*** Dataset records ***
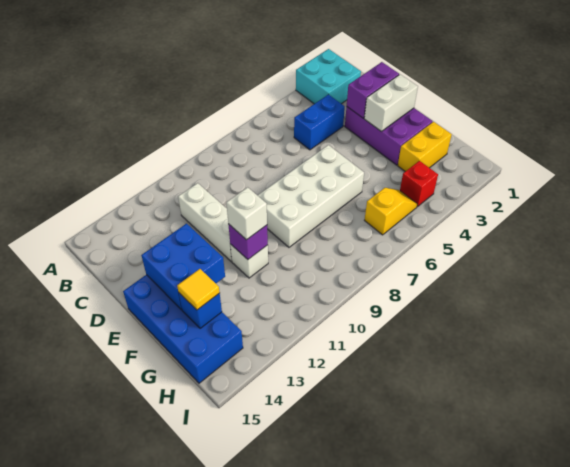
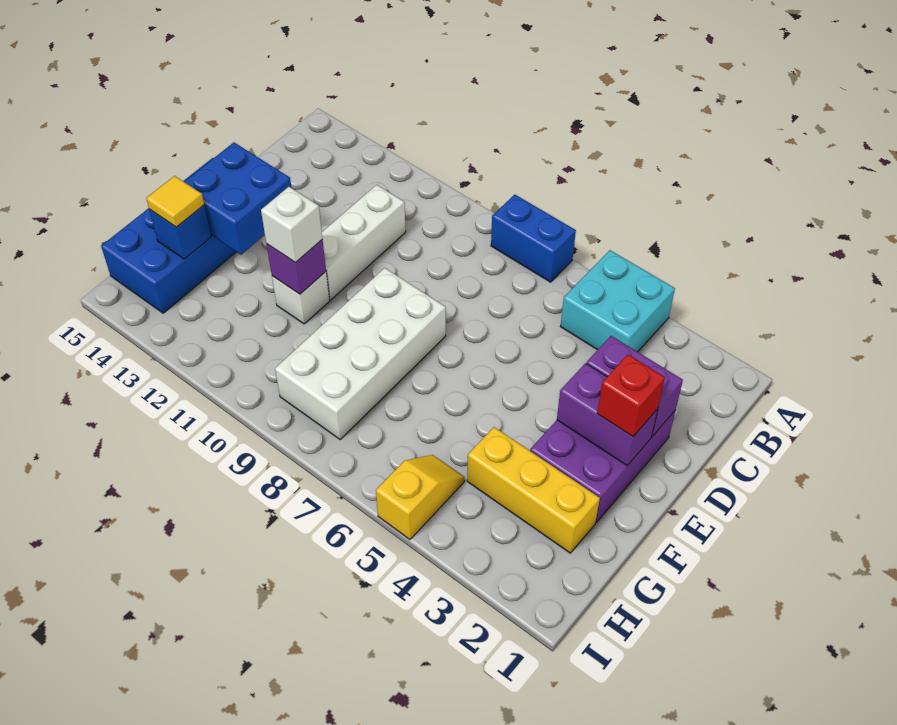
cyan brick A2:B3 level 1 -> cyan brick A4:B5 level 1
blue brick C4:C5 level 1 -> blue brick A7:A8 level 1
white brick E2:E3 level 2 -> purple brick E2:E3 level 2
white brick E6:F9 level 1 -> white brick E8:H9 level 1
yellow brick G2:G3 level 1 -> yellow brick G2:G4 level 1
red brick H4 level 1 -> red brick E2 level 3
yellow slope H5:H6 level 1 top 6 -> yellow slope H5:I5 level 1 top I

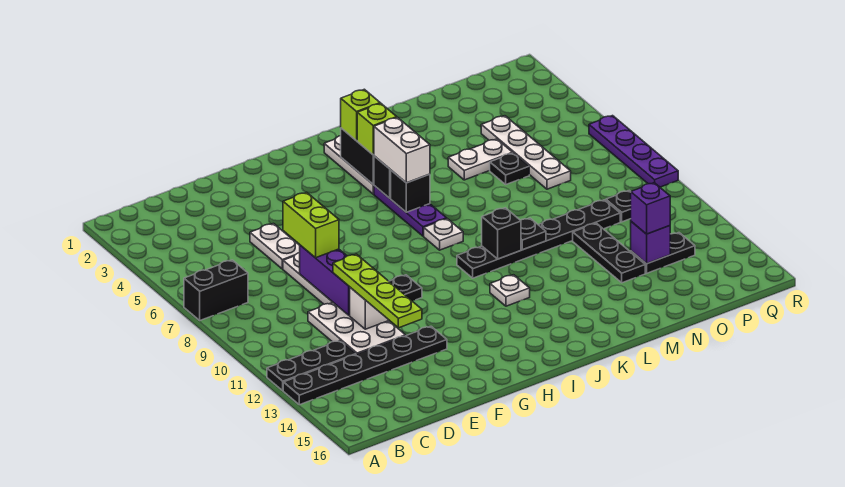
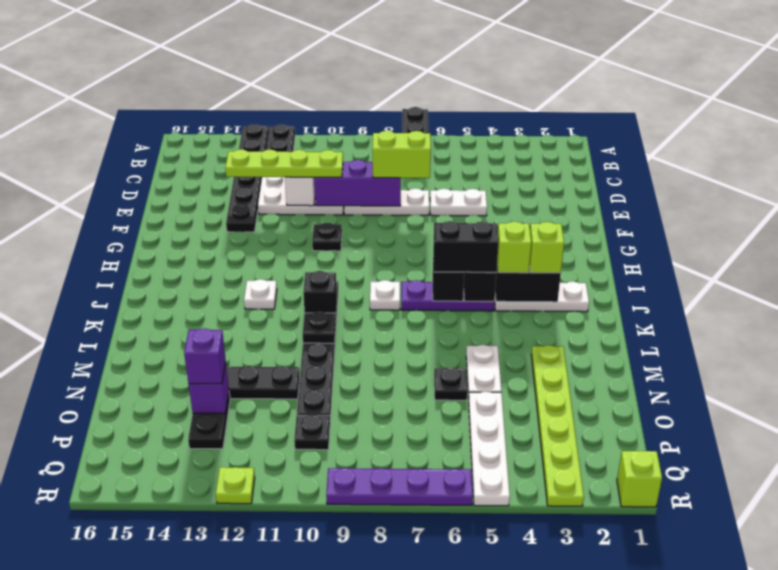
white brick J5:J6 level 3 -> black brick J5:J6 level 3
none -> lime plate M3:R3 level 1
white plate O4:O7 level 1 -> white plate O5:R5 level 1
none -> lime brick R1 level 1
none -> lime plate R12 level 1

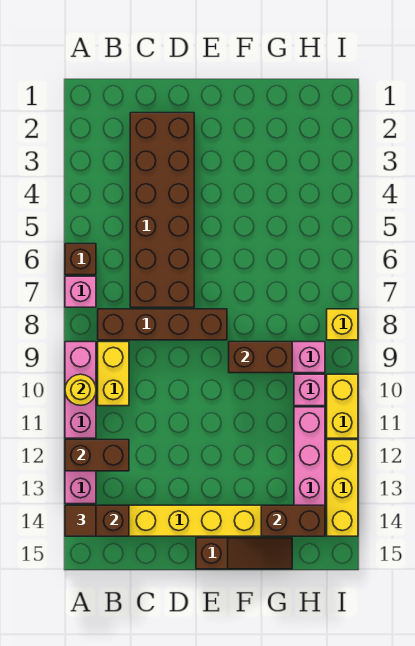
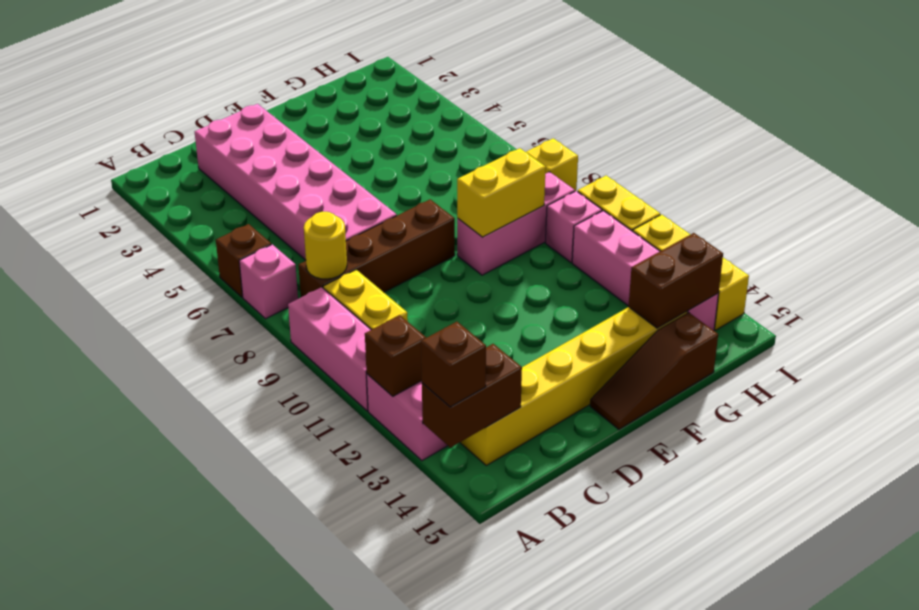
yellow round brick A10 level 2 -> yellow round brick B8 level 2
brown brick A12:B12 level 2 -> brown brick A12 level 2
brown tile A14 level 3 -> brown brick A14 level 3
brown brick C2:D7 level 1 -> pink brick C2:D7 level 1
brown slope E15:G15 level 1 top E -> brown slope E15:G15 level 1 top G
brown brick F9:G9 level 2 -> yellow brick F9:G9 level 2

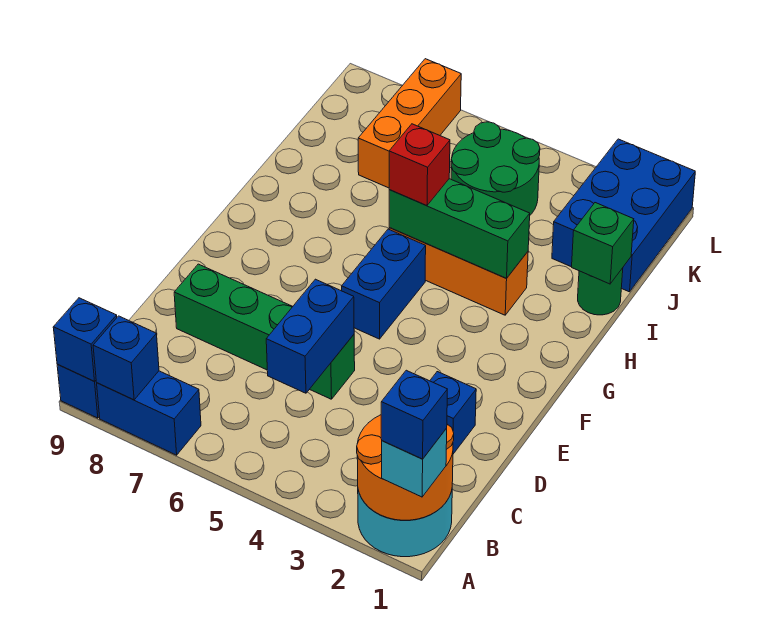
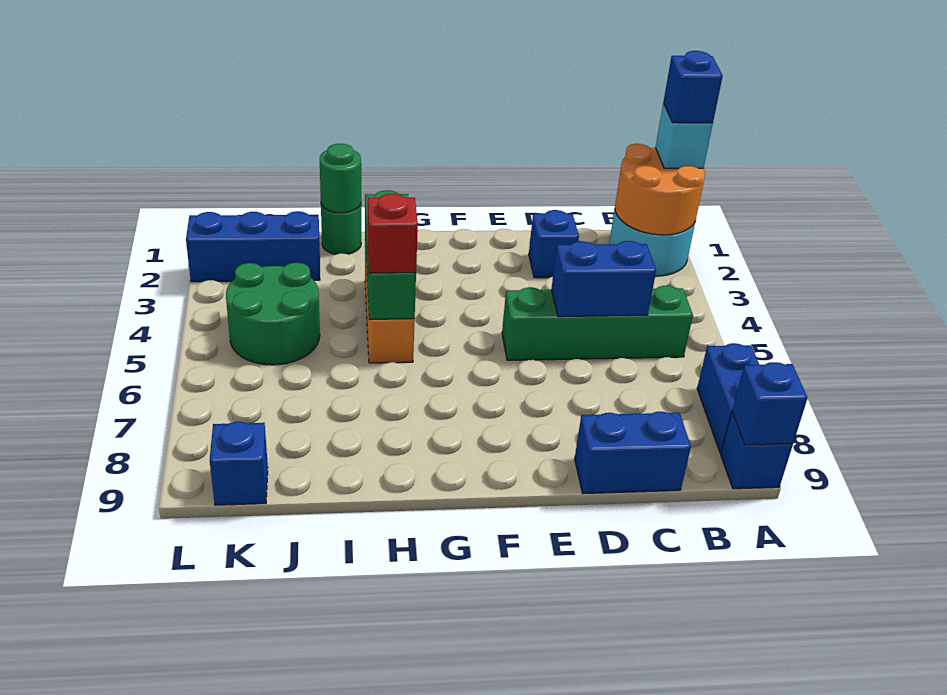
blue brick A8 level 2 -> blue brick K9 level 1
green brick D5:D8 level 1 -> green brick B5:E5 level 1
blue brick F5:G5 level 1 -> blue brick C9:D9 level 1
green brick I1 level 2 -> green round brick I1 level 2
blue brick J1:L2 level 1 -> blue brick J2:L2 level 1
orange brick J7:L7 level 1 -> none

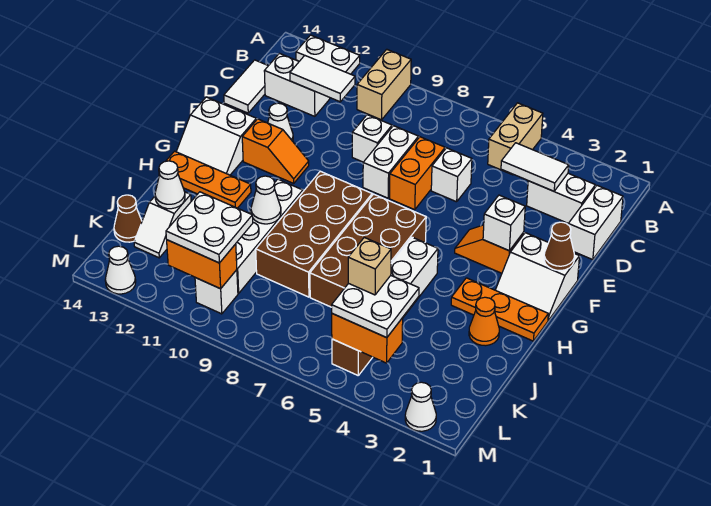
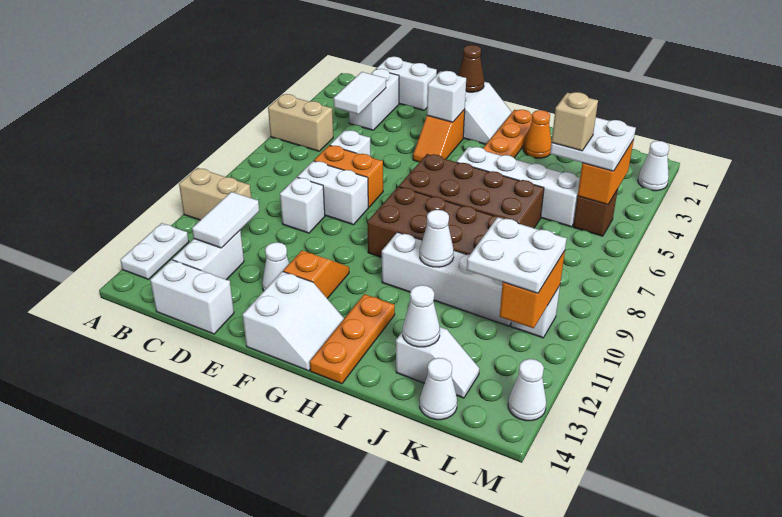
white tile C14:D14 level 1 -> white brick C14:D14 level 1
brown cone K14 level 1 -> white cone K14 level 1

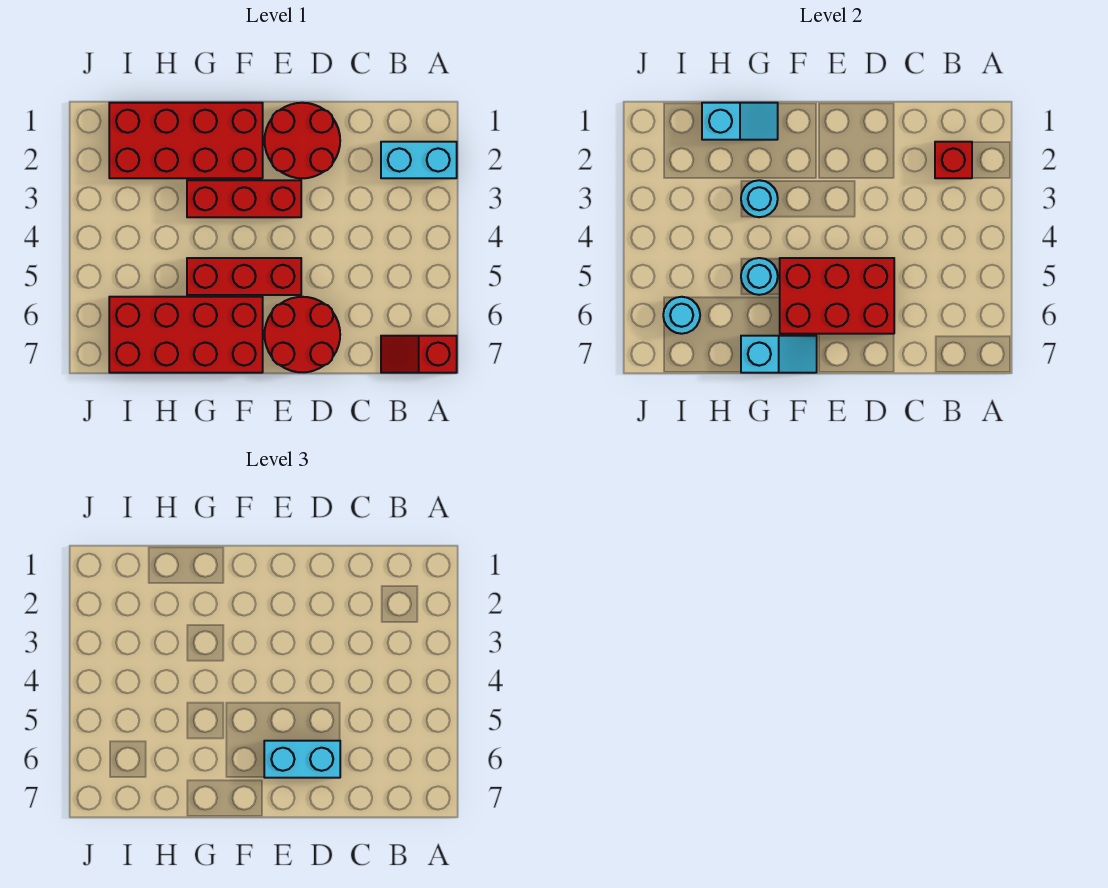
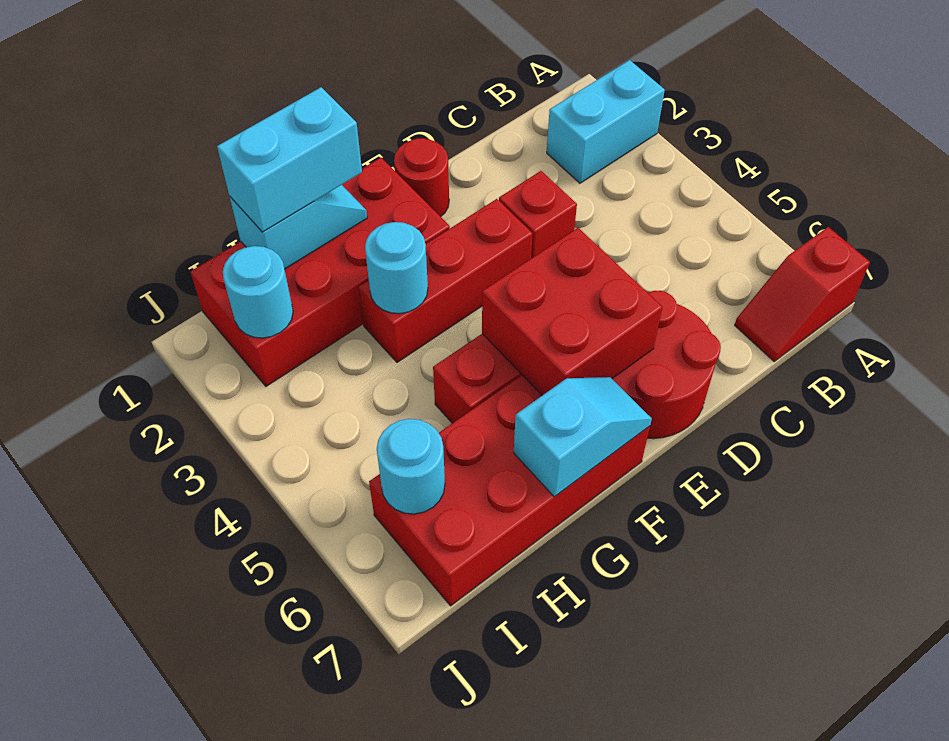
red brick B2 level 2 -> red brick D3 level 1
red round brick D1:E2 level 1 -> red round brick E1 level 1
red brick D5:F6 level 2 -> red brick E5:F6 level 2
cyan brick D6:E6 level 3 -> cyan brick G1:H1 level 3
cyan round brick G5 level 2 -> cyan round brick I2 level 2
*** End of Dataset records ***
Problem details: Send back the data above verbatim, leaving out its pictures.

Result for this exercise:
cyan brick A2:B3 level 1 -> cyan brick A4:B5 level 1
blue brick C4:C5 level 1 -> blue brick A7:A8 level 1
white brick E2:E3 level 2 -> purple brick E2:E3 level 2
white brick E6:F9 level 1 -> white brick E8:H9 level 1
yellow brick G2:G3 level 1 -> yellow brick G2:G4 level 1
red brick H4 level 1 -> red brick E2 level 3
yellow slope H5:H6 level 1 top 6 -> yellow slope H5:I5 level 1 top I

white brick J5:J6 level 3 -> black brick J5:J6 level 3
none -> lime plate M3:R3 level 1
white plate O4:O7 level 1 -> white plate O5:R5 level 1
none -> lime brick R1 level 1
none -> lime plate R12 level 1

yellow round brick A10 level 2 -> yellow round brick B8 level 2
brown brick A12:B12 level 2 -> brown brick A12 level 2
brown tile A14 level 3 -> brown brick A14 level 3
brown brick C2:D7 level 1 -> pink brick C2:D7 level 1
brown slope E15:G15 level 1 top E -> brown slope E15:G15 level 1 top G
brown brick F9:G9 level 2 -> yellow brick F9:G9 level 2

blue brick A8 level 2 -> blue brick K9 level 1
green brick D5:D8 level 1 -> green brick B5:E5 level 1
blue brick F5:G5 level 1 -> blue brick C9:D9 level 1
green brick I1 level 2 -> green round brick I1 level 2
blue brick J1:L2 level 1 -> blue brick J2:L2 level 1
orange brick J7:L7 level 1 -> none

white tile C14:D14 level 1 -> white brick C14:D14 level 1
brown cone K14 level 1 -> white cone K14 level 1

red brick B2 level 2 -> red brick D3 level 1
red round brick D1:E2 level 1 -> red round brick E1 level 1
red brick D5:F6 level 2 -> red brick E5:F6 level 2
cyan brick D6:E6 level 3 -> cyan brick G1:H1 level 3
cyan round brick G5 level 2 -> cyan round brick I2 level 2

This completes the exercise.